Starting at the line with "Mask anything matching 'benign epithelium'." in it, reproduce each line below through the last one, exactly, and include nothing else.
━━━━━━━━
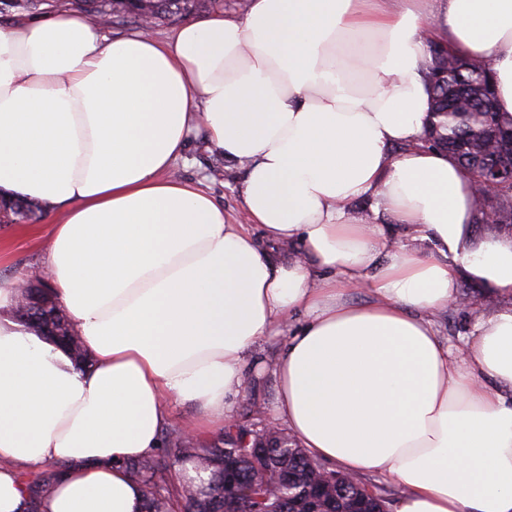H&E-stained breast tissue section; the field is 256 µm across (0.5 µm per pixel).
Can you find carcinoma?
I'll use <instances>...</instances> for the list:
<instances>
[{"label": "carcinoma", "instance_id": "cac0c4a2", "mask_svg": "<svg viewBox=\"0 0 512 512\" xmlns=\"http://www.w3.org/2000/svg\"><path fill=\"white\" fill-rule=\"evenodd\" d=\"M219 0H0V13L11 9L53 11L70 5L91 18L100 17L109 22L119 20L141 27L142 16H151L159 25L173 17L194 11L211 10ZM431 89L436 123L423 139L427 147L443 150L470 176L471 180L483 177L484 156L493 153L496 143L487 139L477 142L474 129L484 128L495 136L512 135V114L493 110H479L483 96L480 82L467 72L432 75ZM461 96L472 99L474 111L466 112L453 122H448V101ZM496 206L512 211V184L499 182L492 192ZM13 217L20 223L36 219L41 206L33 201L17 199L6 203ZM16 316L32 326L40 335L71 347L76 357L85 356L61 305L51 304L40 312L22 299ZM178 428L167 430L163 450L157 454L129 460L125 463L129 475L144 488V512H216L232 510L224 504V456L241 455L242 449L233 448L220 437L213 442L191 443L177 438ZM204 467L213 482V497L208 504L195 500L190 479L172 480V468ZM270 474L267 481H256L249 487L247 512H304L310 499L317 494L324 498L329 512H386L387 501L362 478L336 474V481L320 485L319 475L325 468L307 455L296 441L291 447L279 448L265 464ZM286 470L295 478L296 488L276 494L272 491L273 476Z\"/></svg>", "mask_w": 512, "mask_h": 512}]
</instances>
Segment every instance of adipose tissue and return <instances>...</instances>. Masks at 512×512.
I'll list each match as a JSON object with an SVG mask.
<instances>
[{
	"instance_id": "obj_1",
	"label": "adipose tissue",
	"mask_w": 512,
	"mask_h": 512,
	"mask_svg": "<svg viewBox=\"0 0 512 512\" xmlns=\"http://www.w3.org/2000/svg\"><path fill=\"white\" fill-rule=\"evenodd\" d=\"M436 46L489 62L512 113V0H248L167 39L65 7L0 24V197L57 211L45 272L89 358L0 282V512H30L23 476L51 463L40 512H141L124 461L171 401L196 433L231 423L278 336L271 416L314 459L391 477L397 512H512V239L464 248L472 182L419 143ZM198 127L241 223L172 174ZM462 274L509 305L455 350L432 316ZM34 305L28 302L24 296L19 307L16 309V316L25 324L31 325L41 336L53 339L59 343L70 346L71 351L76 357H84L85 351L82 343H78L74 336L73 329L69 324L68 318L60 302L58 305L52 302L47 309L39 308L40 314L34 312ZM55 311L56 314H53ZM56 332H62L57 335Z\"/></svg>"
}]
</instances>
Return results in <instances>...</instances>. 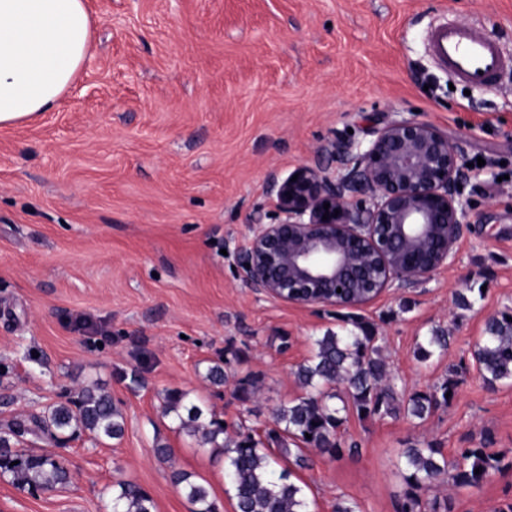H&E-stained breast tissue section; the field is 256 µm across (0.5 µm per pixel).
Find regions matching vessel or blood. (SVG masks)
<instances>
[{
	"label": "vessel or blood",
	"mask_w": 512,
	"mask_h": 512,
	"mask_svg": "<svg viewBox=\"0 0 512 512\" xmlns=\"http://www.w3.org/2000/svg\"><path fill=\"white\" fill-rule=\"evenodd\" d=\"M435 59L449 77L471 84L492 87L500 74L512 67V57L500 45L469 23H449L435 28L431 37Z\"/></svg>",
	"instance_id": "obj_1"
}]
</instances>
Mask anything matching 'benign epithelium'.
<instances>
[{"label": "benign epithelium", "instance_id": "benign-epithelium-1", "mask_svg": "<svg viewBox=\"0 0 512 512\" xmlns=\"http://www.w3.org/2000/svg\"><path fill=\"white\" fill-rule=\"evenodd\" d=\"M339 151L340 177L303 166L273 181L274 221L254 220L237 253L247 287L283 303L358 308L454 260L470 215L457 193L466 173L447 133L401 118ZM338 288L371 292L342 302Z\"/></svg>", "mask_w": 512, "mask_h": 512}]
</instances>
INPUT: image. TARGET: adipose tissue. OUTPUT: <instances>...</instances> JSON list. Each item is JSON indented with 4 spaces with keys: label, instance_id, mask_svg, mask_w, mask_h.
<instances>
[{
    "label": "adipose tissue",
    "instance_id": "ef3b65f1",
    "mask_svg": "<svg viewBox=\"0 0 512 512\" xmlns=\"http://www.w3.org/2000/svg\"><path fill=\"white\" fill-rule=\"evenodd\" d=\"M86 0H0V125L51 111L90 52Z\"/></svg>",
    "mask_w": 512,
    "mask_h": 512
}]
</instances>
━━━━━━━━
EXERCISE OUTPUT:
Mask anything matching 'benign epithelium'.
<instances>
[{"label": "benign epithelium", "instance_id": "benign-epithelium-1", "mask_svg": "<svg viewBox=\"0 0 512 512\" xmlns=\"http://www.w3.org/2000/svg\"><path fill=\"white\" fill-rule=\"evenodd\" d=\"M339 151L340 177L303 166L273 181L274 221L254 220L237 253L247 287L283 303L358 308L454 260L470 215L457 193L466 173L447 133L401 118ZM338 288L371 292L342 302Z\"/></svg>", "mask_w": 512, "mask_h": 512}]
</instances>
INPUT: image. TARGET: adipose tissue. OUTPUT: <instances>...</instances> JSON list. Each item is JSON indented with 4 spaces with keys: label, instance_id, mask_svg, mask_w, mask_h.
<instances>
[{
    "label": "adipose tissue",
    "instance_id": "ef3b65f1",
    "mask_svg": "<svg viewBox=\"0 0 512 512\" xmlns=\"http://www.w3.org/2000/svg\"><path fill=\"white\" fill-rule=\"evenodd\" d=\"M86 0H0V125L51 111L90 52Z\"/></svg>",
    "mask_w": 512,
    "mask_h": 512
}]
</instances>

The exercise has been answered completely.